• [What is required]:
Images should be left out, and everything else in the listing reproduced exactly.

• [Data to examine]:

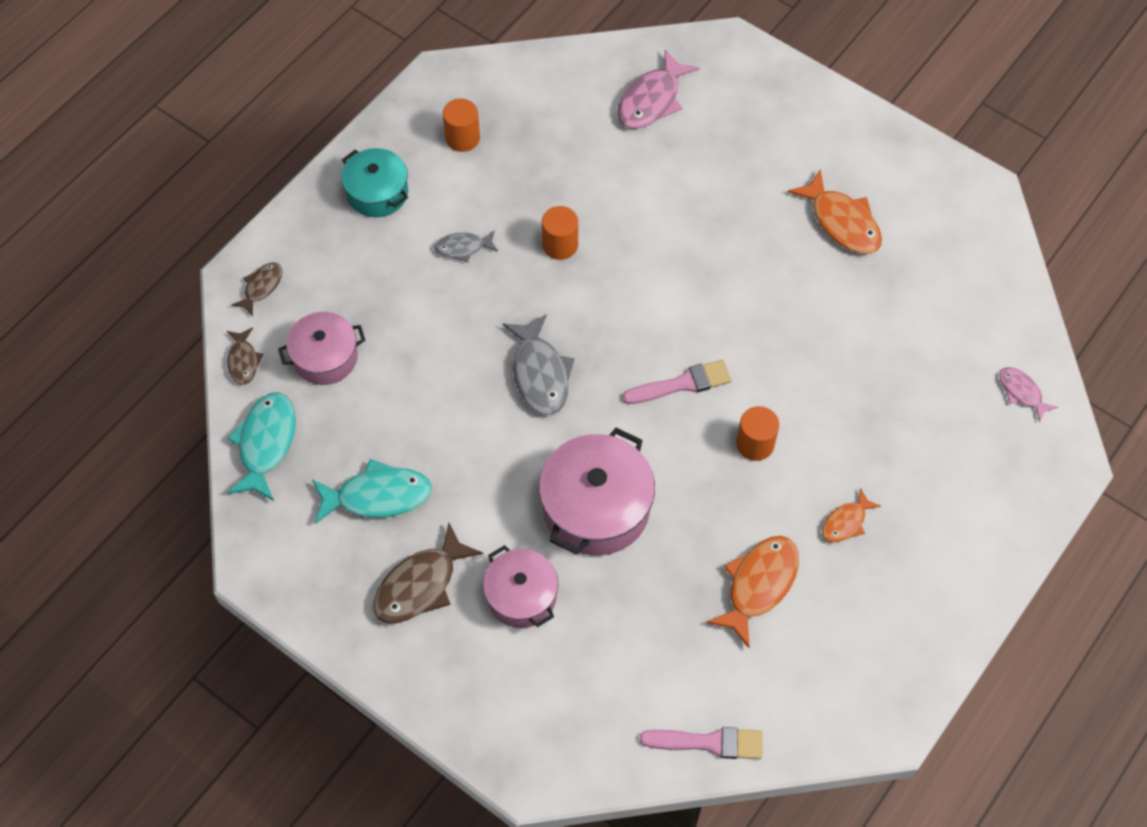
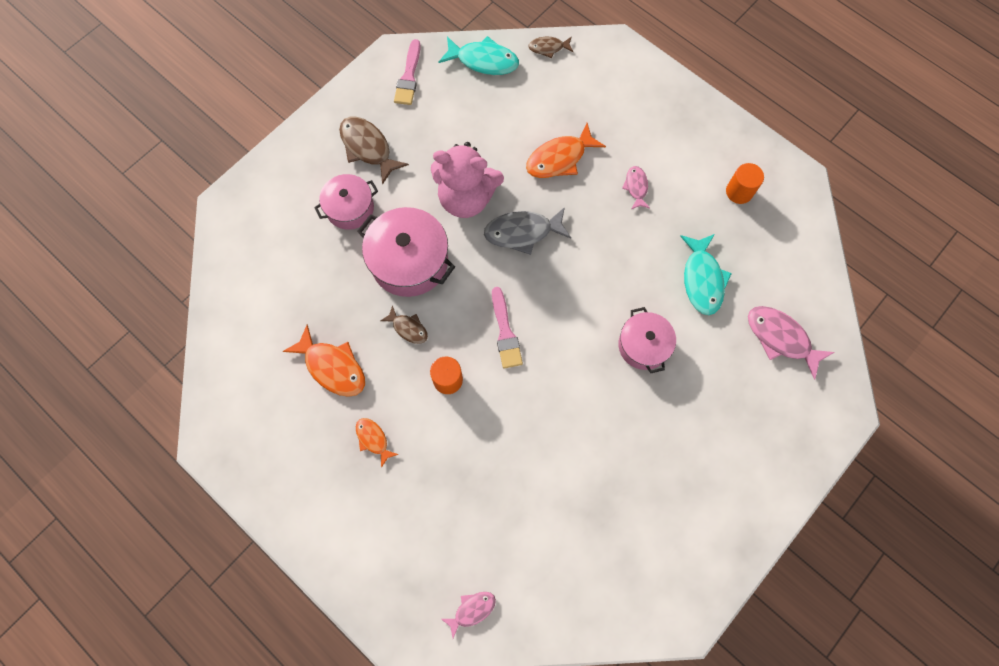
camera: 95 degrees right, 10 degrees up
(261, 287) = (607, 58): brown fish -> brown fish (408, 328)
(325, 357) = (547, 96): pink pot -> pink pot (643, 345)
(377, 193) = (687, 132): turquoise pot -> none
(377, 496) = (436, 125): turquoise fish -> turquoise fish (702, 279)
(463, 248) = (636, 187): grey fish -> pink fish
(494, 446) = (466, 198): none -> pink teddy bear
(560, 245) = (636, 255): orange cylinder -> none
(709, 742) = (223, 318): pink brush -> pink brush (409, 77)
(842, 222) = (652, 482): orange fish -> orange fish (559, 158)

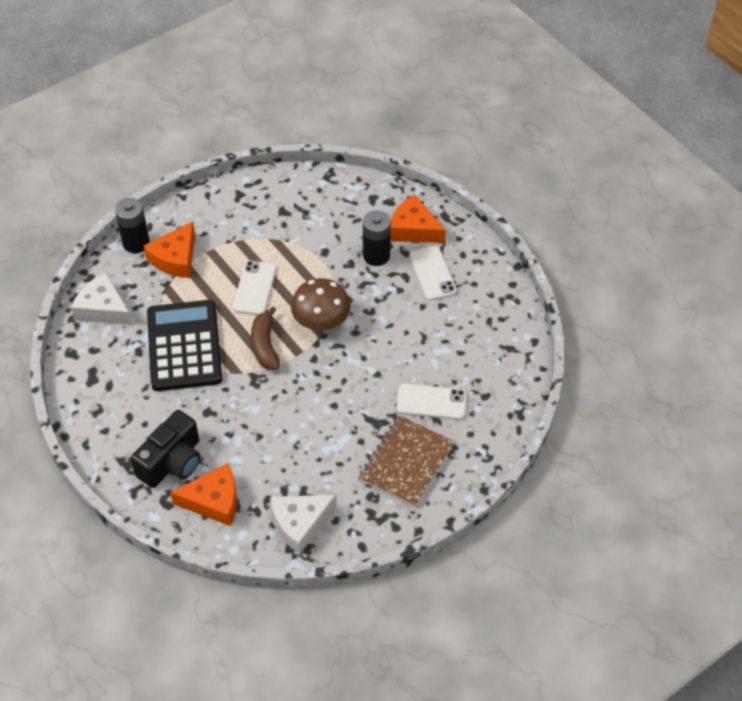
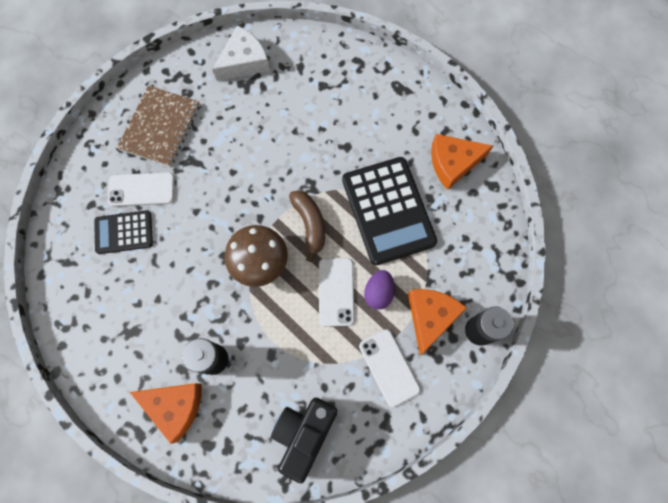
camera: 170 degrees right, 20 degrees up
(103, 308) = (482, 240): white cheese -> none
(172, 462) = (363, 96): black camera -> black camera (304, 433)
(213, 501) = (319, 69): orange cheese -> orange cheese (453, 163)
(216, 282) = (378, 293): none -> purple egg
(432, 273) = (149, 345): white phone -> white phone (389, 367)
(452, 365) = (124, 232): none -> black calculator

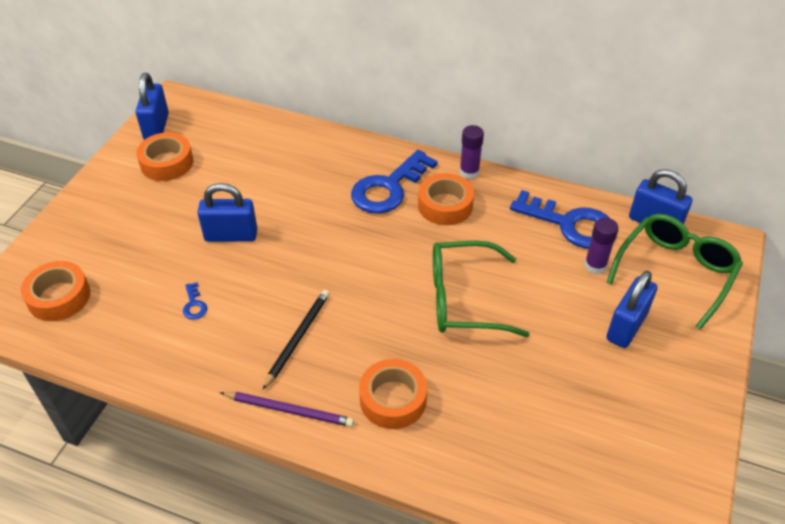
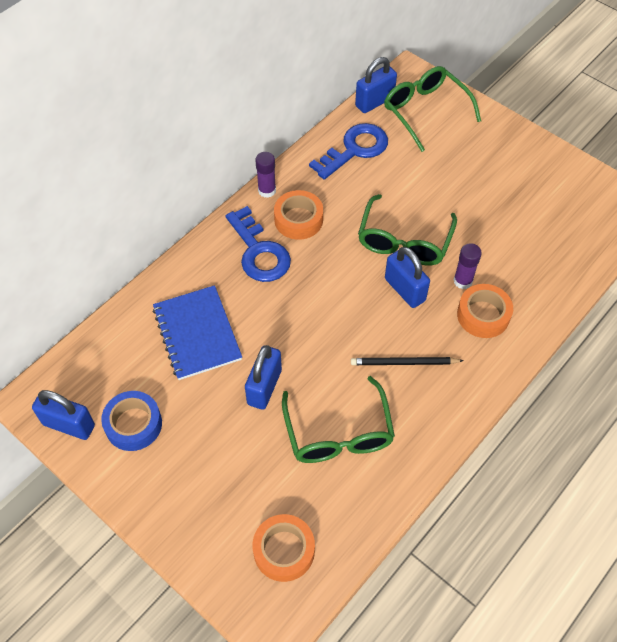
camera: 70 degrees left, 10 degrees up
(167, 163) = (133, 424): orange tape -> blue tape
(194, 305) = (338, 433): blue key -> green glasses
(274, 173) = (197, 333): none -> blue notebook
(289, 410) = (473, 386): purple pencil -> none
(298, 338) = (404, 363): black pencil -> black pencil turned 45 degrees counterclockwise
(595, 265) = (402, 152): purple glue stick -> purple glue stick (463, 281)
(626, 326) = (463, 158): blue padlock -> blue padlock (404, 290)

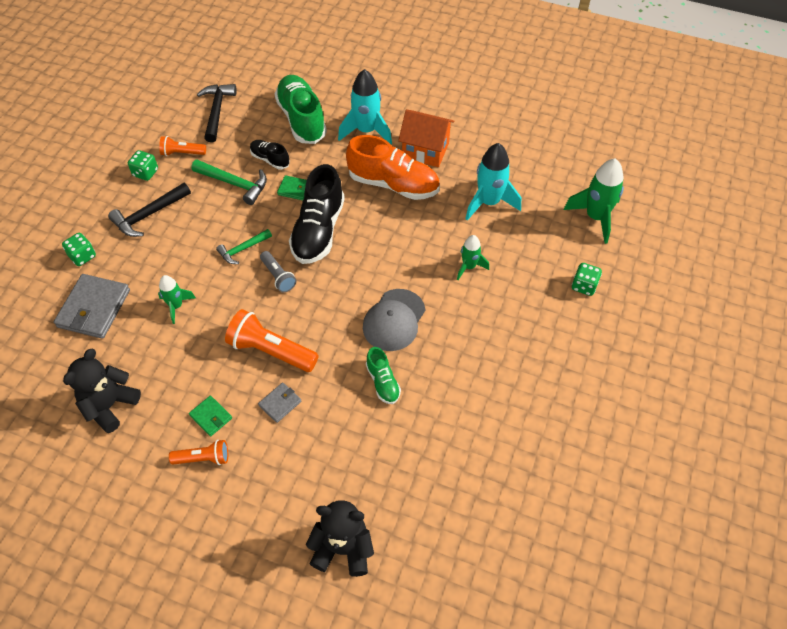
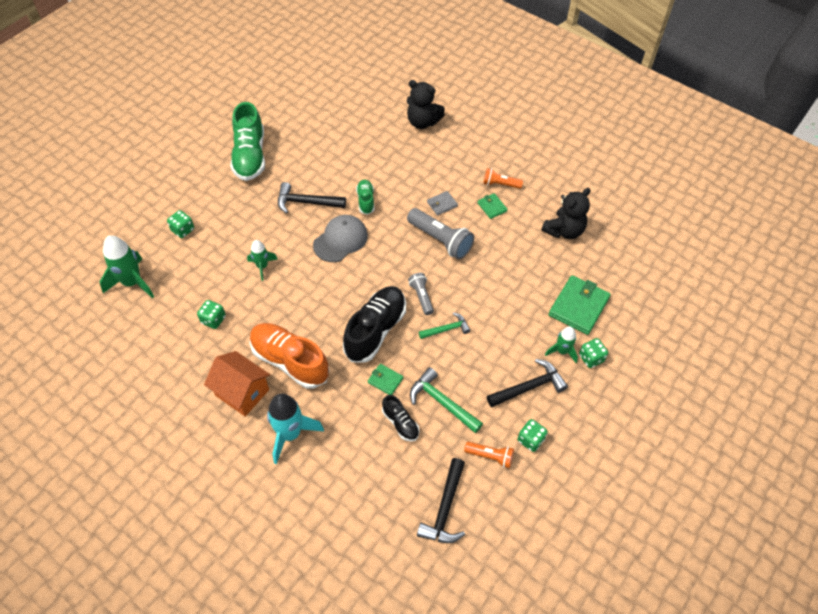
camera: 165 degrees left, 0 degrees up
(94, 308) = (578, 306): grey wallet -> green wallet
(176, 306) = (510, 292): green rocket -> green rocket (562, 351)
(271, 350) = (440, 240): orange flashlight -> grey flashlight
(301, 119) = (353, 470): green shoe -> green shoe (250, 156)
(458, 359) = (306, 202): none -> black hammer
(489, 202) = (213, 320): turquoise rocket -> green dice

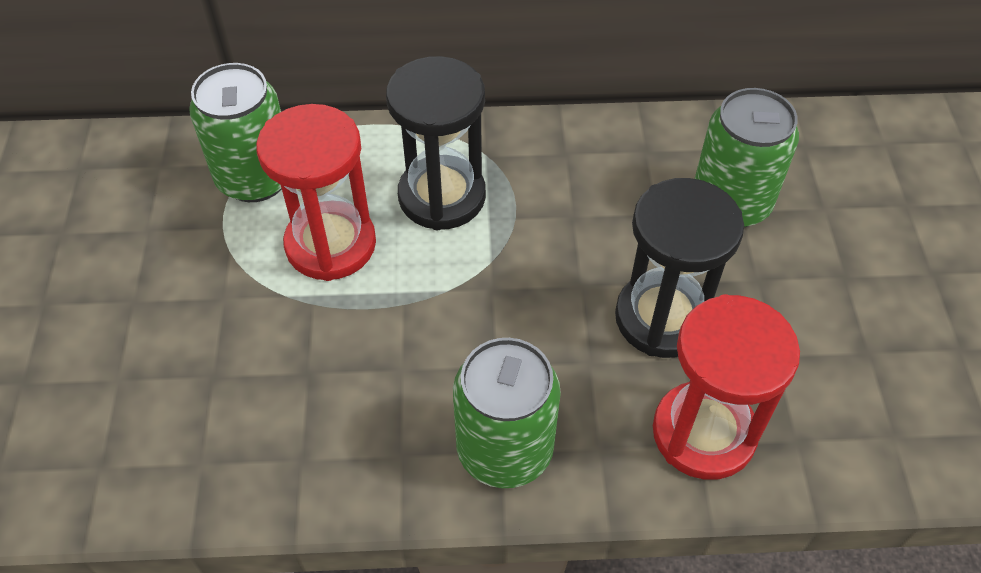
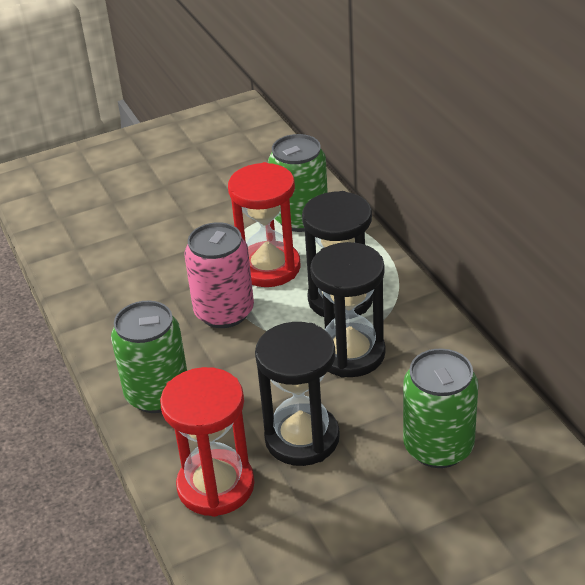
camera: 70 degrees right, 15 degrees down
(386, 321) = (224, 312): none -> pink can
(544, 222) = (350, 354): none -> black hourglass

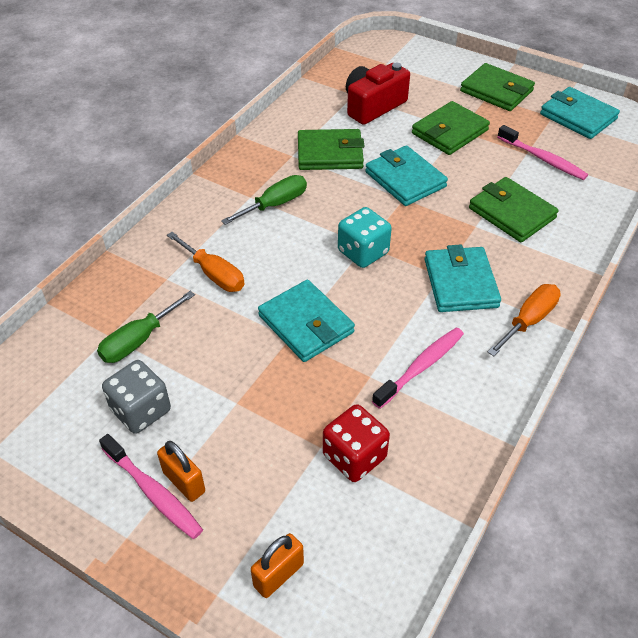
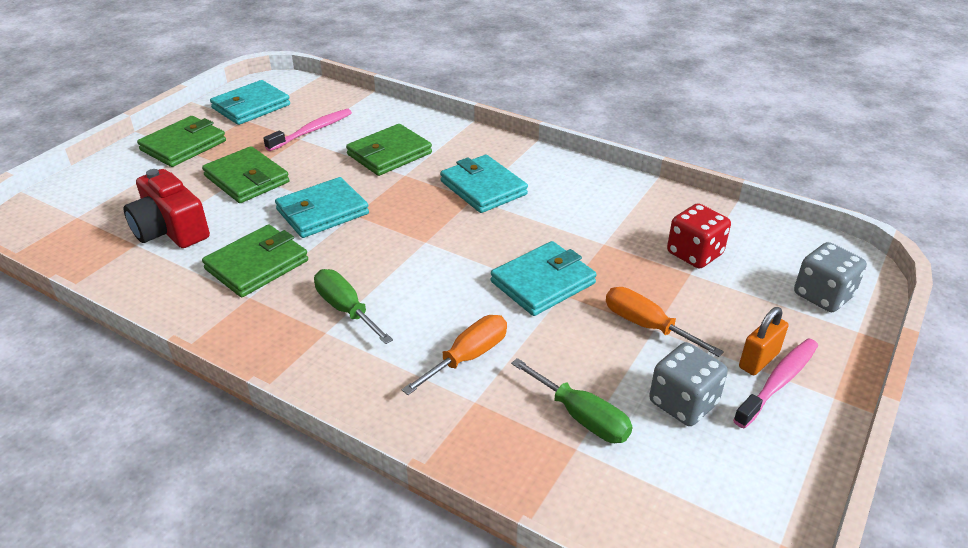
camera: 90 degrees left, 10 degrees down
(278, 575) = (823, 295): orange padlock -> grey dice
(330, 153) = (257, 265): green wallet -> green wallet turned 45 degrees clockwise
(363, 252) = (437, 243): turquoise dice -> none
(421, 367) = (588, 214): pink toothbrush -> none
(460, 283) = (483, 188): turquoise wallet -> turquoise wallet turned 60 degrees clockwise
(529, 320) = (528, 158): orange screwdriver -> orange screwdriver (646, 326)

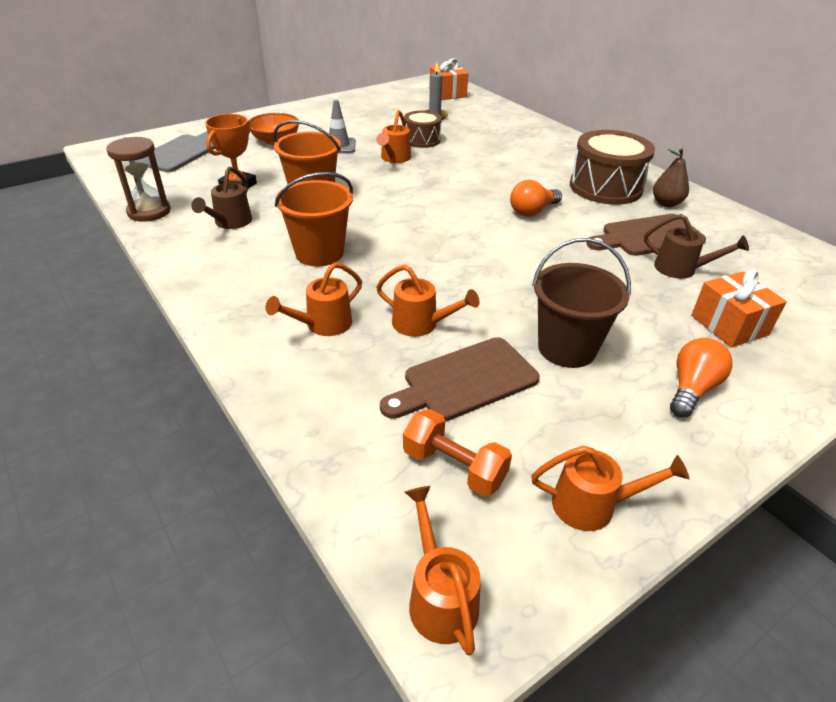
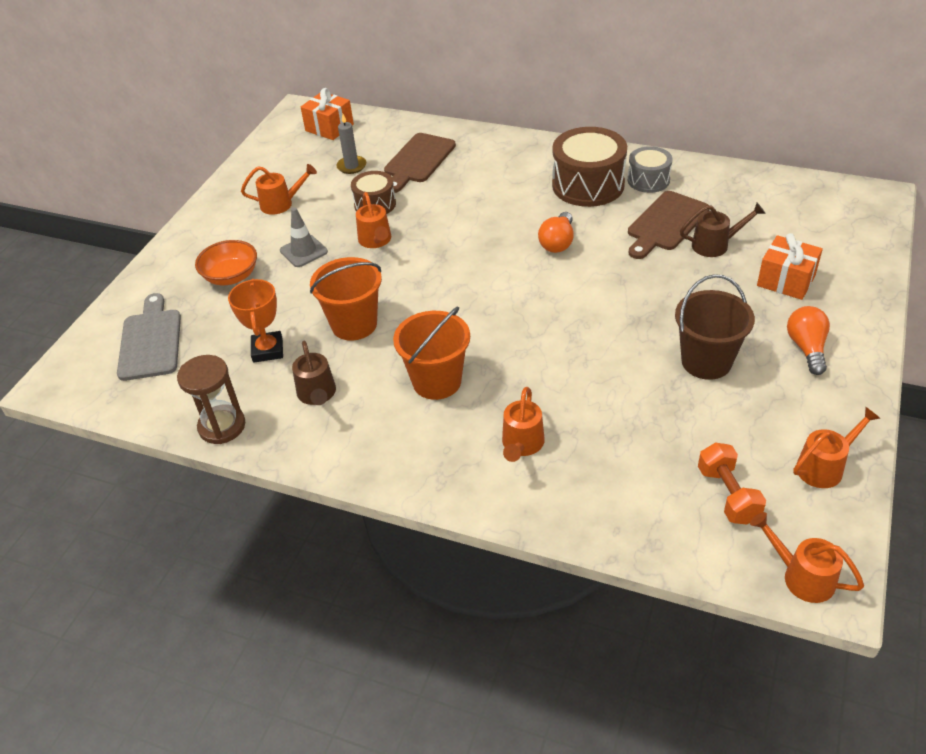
camera: 30 degrees left, 5 degrees up
(421, 324) = (591, 401): orange watering can -> orange watering can (282, 204)
(454, 467) = (727, 495): orange dumbbell -> orange dumbbell turned 75 degrees clockwise
(465, 381) = (669, 429): brown cutting board -> brown cutting board (418, 161)
(666, 203) = (648, 180): brown pear -> grey drum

• [Reply to the task]:
camera: 95 degrees right, 10 degrees up
(261, 287) = (607, 58): brown fish -> brown fish (408, 328)
(325, 357) = (547, 96): pink pot -> pink pot (643, 345)
(377, 193) = (687, 132): turquoise pot -> none
(377, 496) = (436, 125): turquoise fish -> turquoise fish (702, 279)
(463, 248) = (636, 187): grey fish -> pink fish
(494, 446) = (466, 198): none -> pink teddy bear
(560, 245) = (636, 255): orange cylinder -> none
(709, 742) = (223, 318): pink brush -> pink brush (409, 77)
(842, 222) = (652, 482): orange fish -> orange fish (559, 158)

camera: 170 degrees right, 20 degrees up
(103, 308) = (482, 240): white cheese -> none
(172, 462) = (363, 96): black camera -> black camera (304, 433)
(213, 501) = (319, 69): orange cheese -> orange cheese (453, 163)
(216, 282) = (378, 293): none -> purple egg
(432, 273) = (149, 345): white phone -> white phone (389, 367)
(452, 365) = (124, 232): none -> black calculator

camera: 70 degrees left, 10 degrees up
(167, 163) = (133, 424): orange tape -> blue tape
(194, 305) = (338, 433): blue key -> green glasses
(274, 173) = (197, 333): none -> blue notebook
(289, 410) = (473, 386): purple pencil -> none
(298, 338) = (404, 363): black pencil -> black pencil turned 45 degrees counterclockwise
(595, 265) = (402, 152): purple glue stick -> purple glue stick (463, 281)
(626, 326) = (463, 158): blue padlock -> blue padlock (404, 290)

camera: 165 degrees left, 0 degrees up
(94, 308) = (578, 306): grey wallet -> green wallet
(176, 306) = (510, 292): green rocket -> green rocket (562, 351)
(271, 350) = (440, 240): orange flashlight -> grey flashlight
(301, 119) = (353, 470): green shoe -> green shoe (250, 156)
(458, 359) = (306, 202): none -> black hammer
(489, 202) = (213, 320): turquoise rocket -> green dice

camera: 70 degrees right, 15 degrees down
(386, 321) = (224, 312): none -> pink can
(544, 222) = (350, 354): none -> black hourglass

camera: 90 degrees left, 10 degrees down
(278, 575) = (823, 295): orange padlock -> grey dice
(330, 153) = (257, 265): green wallet -> green wallet turned 45 degrees clockwise
(363, 252) = (437, 243): turquoise dice -> none
(421, 367) = (588, 214): pink toothbrush -> none
(460, 283) = (483, 188): turquoise wallet -> turquoise wallet turned 60 degrees clockwise
(529, 320) = (528, 158): orange screwdriver -> orange screwdriver (646, 326)

camera: 30 degrees left, 5 degrees up
(421, 324) = (591, 401): orange watering can -> orange watering can (282, 204)
(454, 467) = (727, 495): orange dumbbell -> orange dumbbell turned 75 degrees clockwise
(465, 381) = (669, 429): brown cutting board -> brown cutting board (418, 161)
(666, 203) = (648, 180): brown pear -> grey drum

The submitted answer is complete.